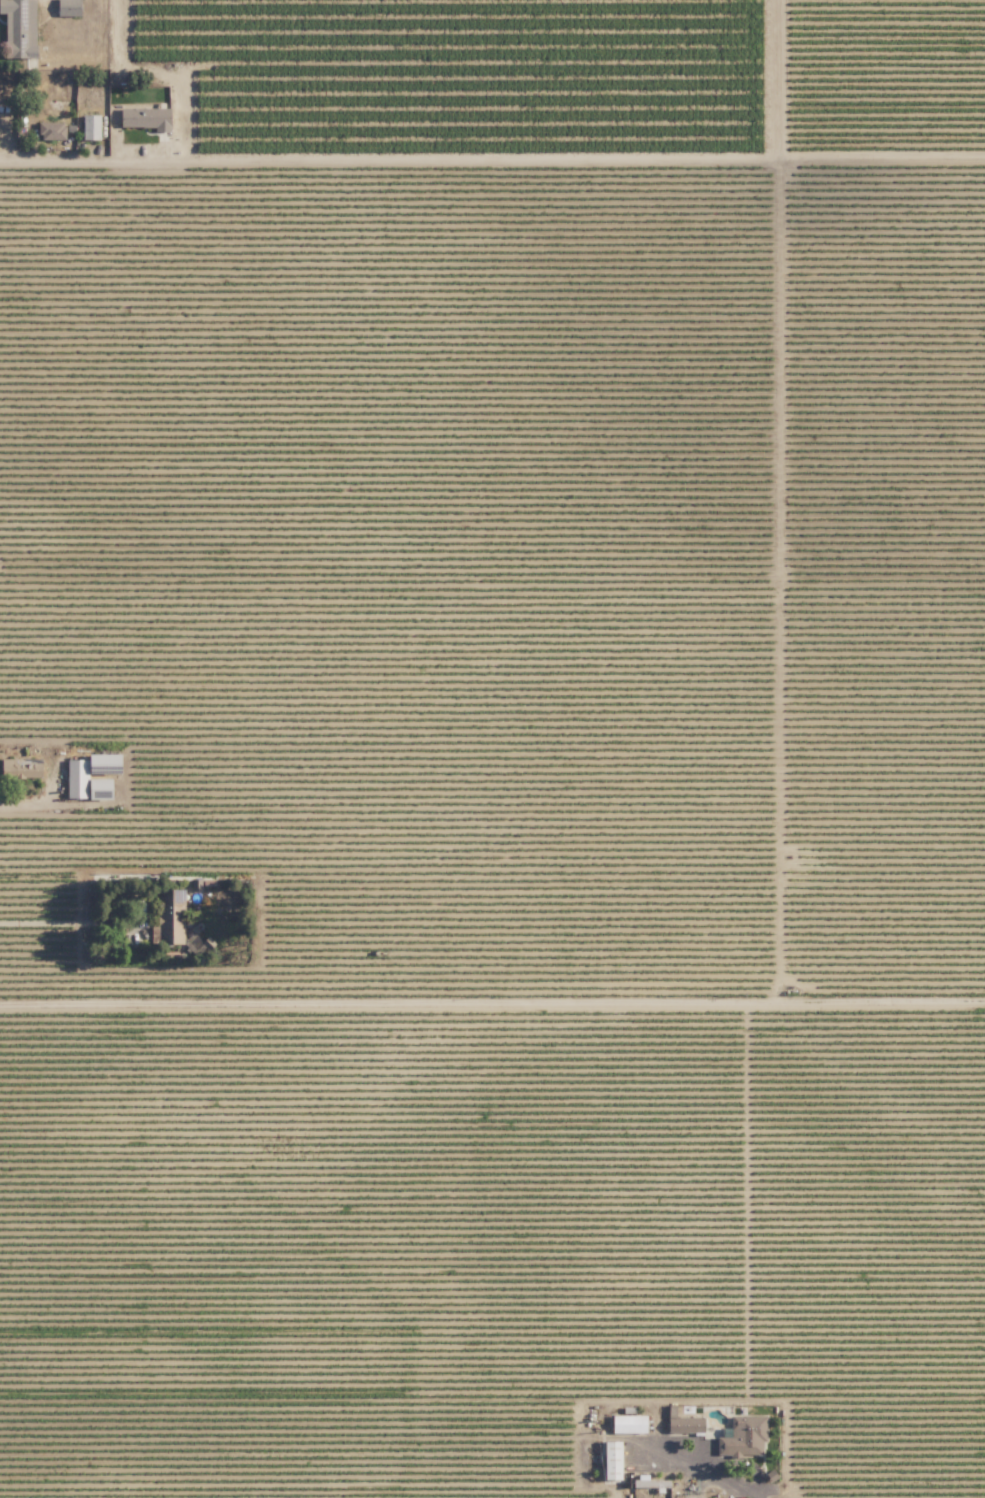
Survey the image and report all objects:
building: (70, 7)
building: (19, 28)
building: (148, 118)
road: (133, 157)
building: (23, 767)
building: (78, 778)
road: (44, 804)
road: (64, 922)
road: (492, 1002)
building: (625, 1422)
road: (700, 1466)

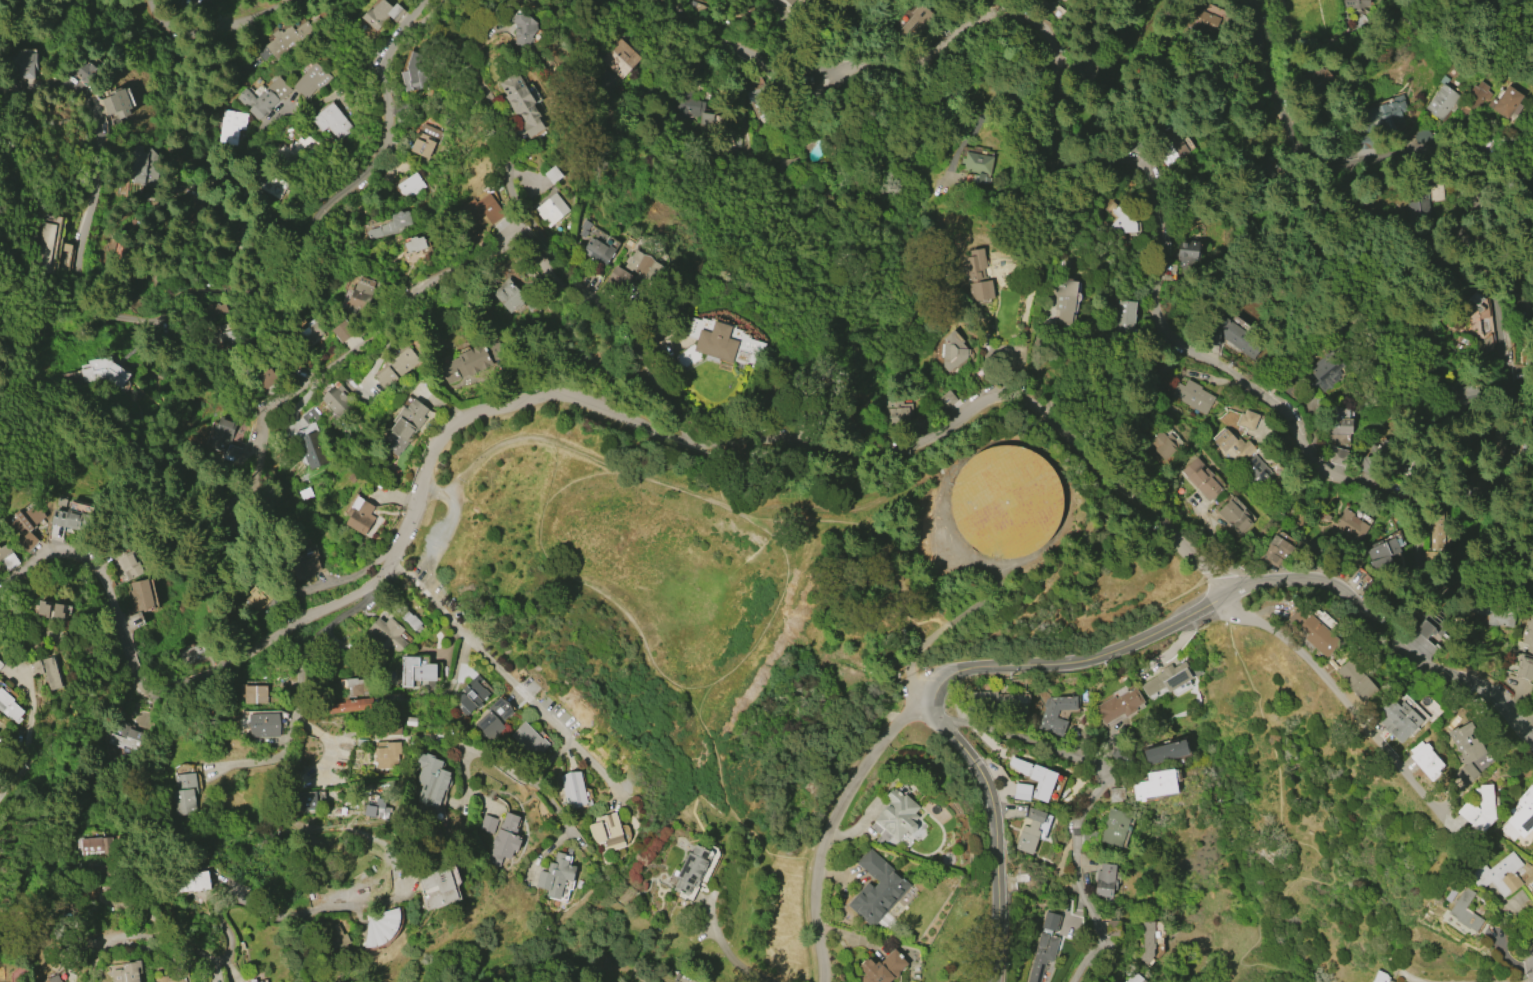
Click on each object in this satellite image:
building: (788, 1)
building: (1355, 3)
road: (1148, 8)
building: (380, 14)
building: (1195, 17)
road: (219, 20)
building: (909, 21)
building: (523, 30)
road: (786, 36)
road: (105, 40)
building: (283, 40)
road: (736, 50)
building: (619, 58)
building: (22, 61)
building: (1082, 69)
building: (417, 70)
building: (314, 80)
building: (263, 98)
building: (1474, 99)
building: (118, 102)
building: (1442, 102)
building: (1505, 102)
building: (521, 104)
building: (690, 107)
building: (1387, 114)
building: (331, 122)
building: (230, 126)
building: (426, 141)
road: (1064, 142)
building: (1173, 146)
road: (1448, 147)
road: (752, 151)
building: (291, 155)
building: (977, 162)
building: (144, 167)
building: (552, 174)
building: (273, 186)
building: (404, 188)
building: (1423, 203)
building: (551, 210)
building: (480, 211)
building: (1122, 223)
building: (393, 227)
building: (584, 227)
building: (415, 244)
building: (49, 247)
building: (1189, 248)
road: (7, 249)
road: (490, 251)
building: (602, 253)
road: (1497, 258)
building: (1440, 262)
building: (644, 265)
building: (619, 275)
building: (976, 276)
road: (191, 290)
building: (360, 294)
building: (509, 296)
building: (1469, 297)
building: (1064, 300)
building: (1124, 319)
building: (342, 330)
building: (309, 331)
building: (1230, 334)
building: (1463, 339)
building: (716, 342)
building: (1486, 343)
building: (953, 351)
building: (472, 359)
building: (395, 368)
building: (101, 371)
building: (1324, 371)
building: (1192, 396)
road: (532, 400)
building: (945, 400)
building: (339, 401)
building: (897, 412)
road: (125, 417)
building: (1246, 420)
building: (1338, 423)
building: (405, 425)
road: (1290, 425)
road: (1512, 427)
building: (221, 430)
building: (1161, 444)
building: (1231, 447)
building: (312, 449)
building: (1337, 456)
building: (1257, 473)
road: (950, 474)
building: (352, 475)
building: (1200, 478)
building: (1005, 501)
silo: (1007, 501)
building: (74, 515)
building: (359, 515)
building: (1234, 516)
building: (26, 519)
building: (1351, 524)
road: (848, 525)
building: (1436, 532)
road: (1420, 539)
building: (27, 540)
building: (1276, 551)
building: (1381, 551)
building: (37, 555)
building: (6, 558)
building: (127, 560)
building: (303, 567)
road: (1213, 578)
building: (261, 593)
building: (141, 596)
building: (51, 609)
building: (1494, 613)
building: (411, 622)
road: (1386, 631)
building: (1313, 633)
building: (385, 636)
building: (192, 649)
building: (1526, 652)
road: (652, 657)
road: (1074, 657)
building: (0, 665)
building: (416, 670)
building: (48, 671)
road: (510, 675)
building: (1166, 678)
road: (911, 679)
building: (1355, 680)
building: (355, 687)
road: (1330, 688)
building: (255, 694)
building: (474, 694)
road: (302, 695)
building: (1002, 698)
building: (350, 705)
building: (1119, 705)
building: (9, 706)
road: (29, 711)
building: (1055, 713)
building: (494, 718)
building: (1398, 719)
building: (409, 721)
building: (263, 724)
building: (392, 727)
building: (124, 736)
building: (529, 740)
building: (1465, 742)
building: (1164, 752)
building: (388, 756)
road: (489, 758)
building: (1426, 761)
road: (554, 762)
road: (14, 773)
road: (463, 773)
building: (1466, 773)
building: (1035, 777)
building: (430, 784)
building: (1155, 784)
building: (573, 789)
building: (1022, 791)
building: (183, 794)
building: (1116, 794)
road: (1090, 798)
building: (304, 800)
building: (372, 806)
building: (1479, 807)
building: (1522, 812)
road: (559, 814)
building: (894, 815)
road: (1281, 818)
road: (830, 821)
building: (487, 823)
building: (1114, 827)
road: (994, 829)
building: (1032, 830)
building: (607, 832)
building: (1089, 838)
building: (504, 839)
building: (92, 845)
building: (689, 869)
building: (1498, 874)
building: (555, 876)
building: (1104, 880)
building: (191, 881)
building: (436, 887)
building: (875, 889)
building: (1464, 910)
building: (381, 927)
building: (1112, 927)
building: (337, 935)
road: (230, 939)
building: (1147, 941)
building: (1043, 947)
road: (736, 958)
building: (881, 968)
building: (127, 972)
building: (1131, 975)
building: (1380, 977)
building: (54, 978)
building: (168, 979)
building: (260, 981)
building: (264, 981)
building: (1113, 981)
road: (1420, 981)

=-=-=

* **What is required**
Every line in the data that holds the string "image" should be returned.

* **Response to this exercise**
Survey the image and report all objects:
Click on each object in this satellite image:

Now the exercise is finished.